*** Opening SOURCE DATA ***

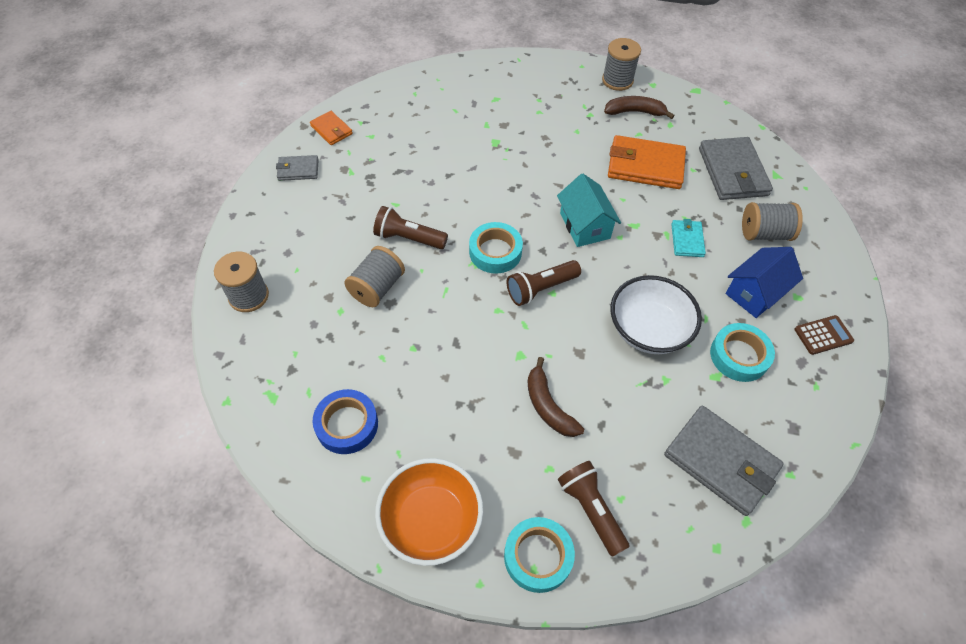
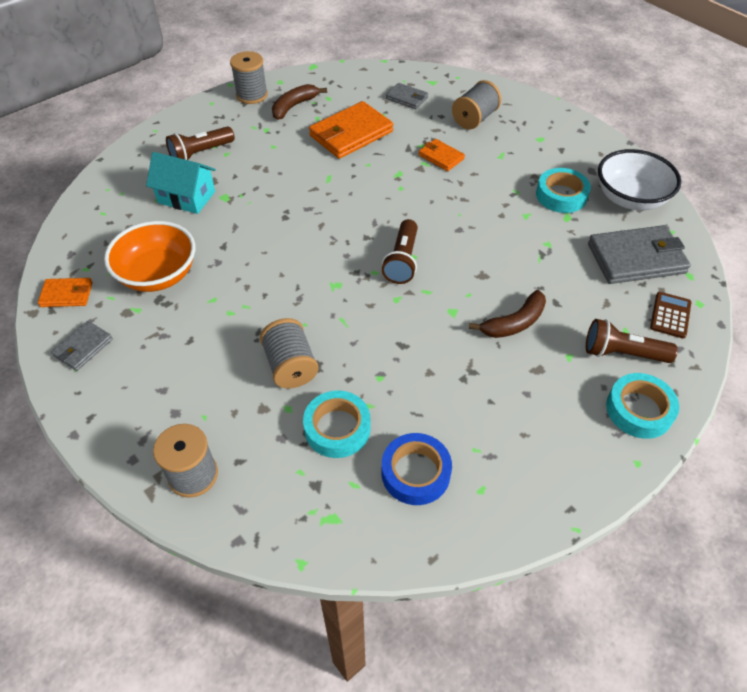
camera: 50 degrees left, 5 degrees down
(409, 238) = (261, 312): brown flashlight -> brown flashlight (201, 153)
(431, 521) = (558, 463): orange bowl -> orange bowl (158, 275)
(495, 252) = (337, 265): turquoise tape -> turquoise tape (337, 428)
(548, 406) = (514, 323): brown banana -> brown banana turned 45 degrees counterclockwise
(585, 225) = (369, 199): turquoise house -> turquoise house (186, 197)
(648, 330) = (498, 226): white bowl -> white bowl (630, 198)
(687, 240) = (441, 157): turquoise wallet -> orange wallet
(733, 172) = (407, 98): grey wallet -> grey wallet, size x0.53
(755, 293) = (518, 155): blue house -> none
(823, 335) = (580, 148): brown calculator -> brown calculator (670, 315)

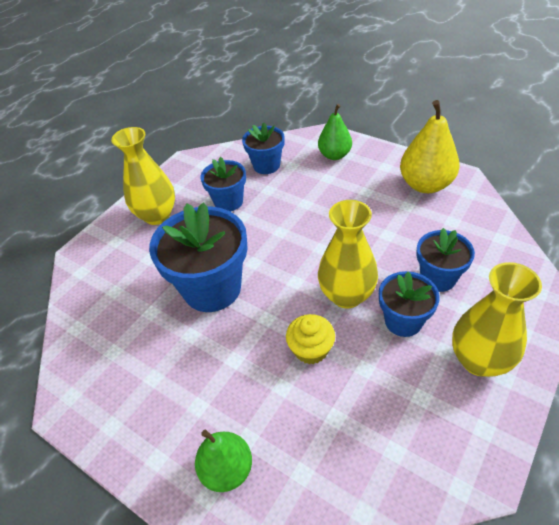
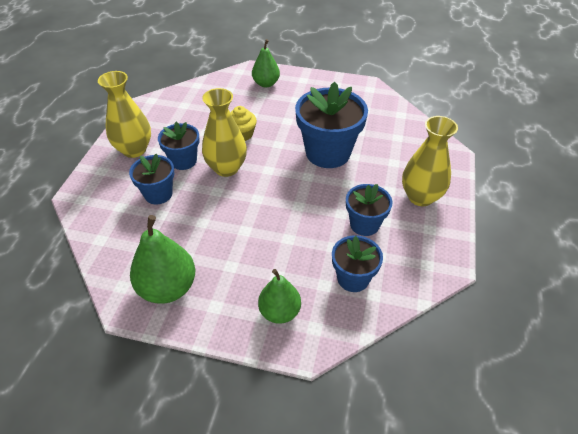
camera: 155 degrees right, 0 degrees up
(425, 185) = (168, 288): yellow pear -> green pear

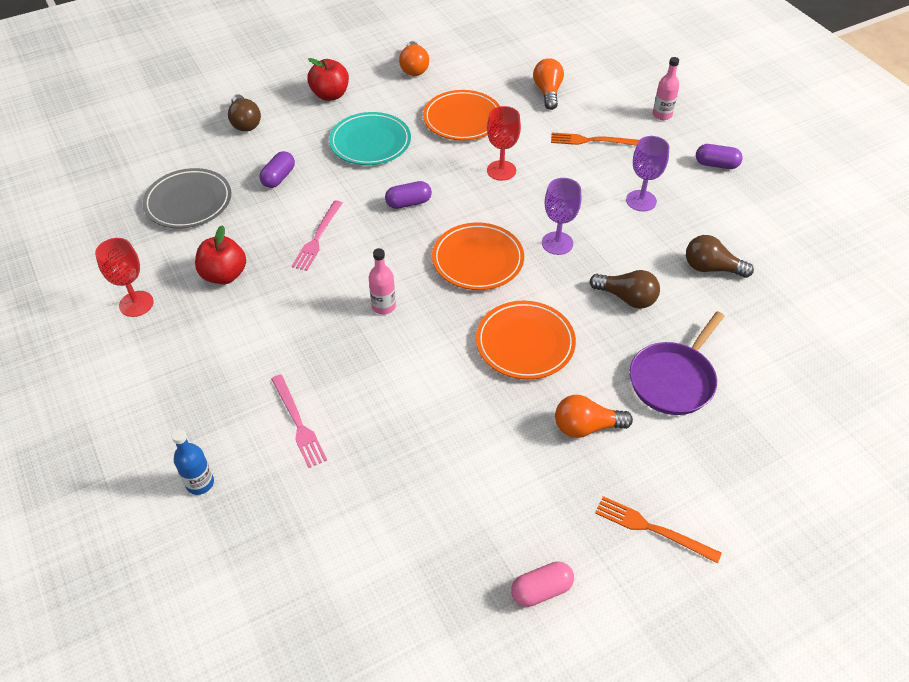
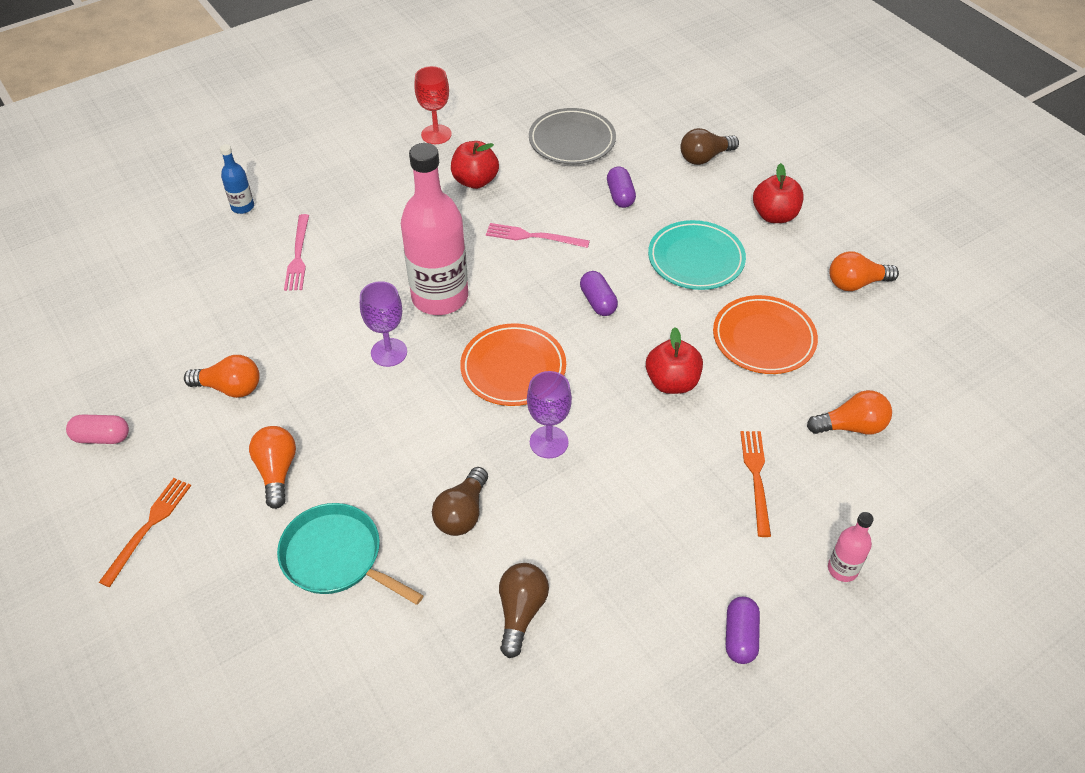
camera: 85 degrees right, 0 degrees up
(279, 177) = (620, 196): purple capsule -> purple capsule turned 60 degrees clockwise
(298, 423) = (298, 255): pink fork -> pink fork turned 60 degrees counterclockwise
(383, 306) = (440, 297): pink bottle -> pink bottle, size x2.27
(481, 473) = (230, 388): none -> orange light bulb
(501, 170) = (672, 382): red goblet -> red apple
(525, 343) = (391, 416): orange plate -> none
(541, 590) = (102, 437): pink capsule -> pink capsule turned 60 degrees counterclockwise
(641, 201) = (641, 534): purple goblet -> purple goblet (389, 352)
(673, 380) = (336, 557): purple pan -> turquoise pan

*** Closing SOURCE DATA ***

* [EXERCISE]
What is needed is an exact copy of every record above, minus the images.

* [EXERCISE ANSWER]
camera: 50 degrees left, 5 degrees down
(409, 238) = (261, 312): brown flashlight -> brown flashlight (201, 153)
(431, 521) = (558, 463): orange bowl -> orange bowl (158, 275)
(495, 252) = (337, 265): turquoise tape -> turquoise tape (337, 428)
(548, 406) = (514, 323): brown banana -> brown banana turned 45 degrees counterclockwise
(585, 225) = (369, 199): turquoise house -> turquoise house (186, 197)
(648, 330) = (498, 226): white bowl -> white bowl (630, 198)
(687, 240) = (441, 157): turquoise wallet -> orange wallet
(733, 172) = (407, 98): grey wallet -> grey wallet, size x0.53
(755, 293) = (518, 155): blue house -> none
(823, 335) = (580, 148): brown calculator -> brown calculator (670, 315)

camera: 155 degrees right, 0 degrees up
(425, 185) = (168, 288): yellow pear -> green pear

camera: 85 degrees right, 0 degrees up
(279, 177) = (620, 196): purple capsule -> purple capsule turned 60 degrees clockwise
(298, 423) = (298, 255): pink fork -> pink fork turned 60 degrees counterclockwise
(383, 306) = (440, 297): pink bottle -> pink bottle, size x2.27
(481, 473) = (230, 388): none -> orange light bulb
(501, 170) = (672, 382): red goblet -> red apple
(525, 343) = (391, 416): orange plate -> none
(541, 590) = (102, 437): pink capsule -> pink capsule turned 60 degrees counterclockwise
(641, 201) = (641, 534): purple goblet -> purple goblet (389, 352)
(673, 380) = (336, 557): purple pan -> turquoise pan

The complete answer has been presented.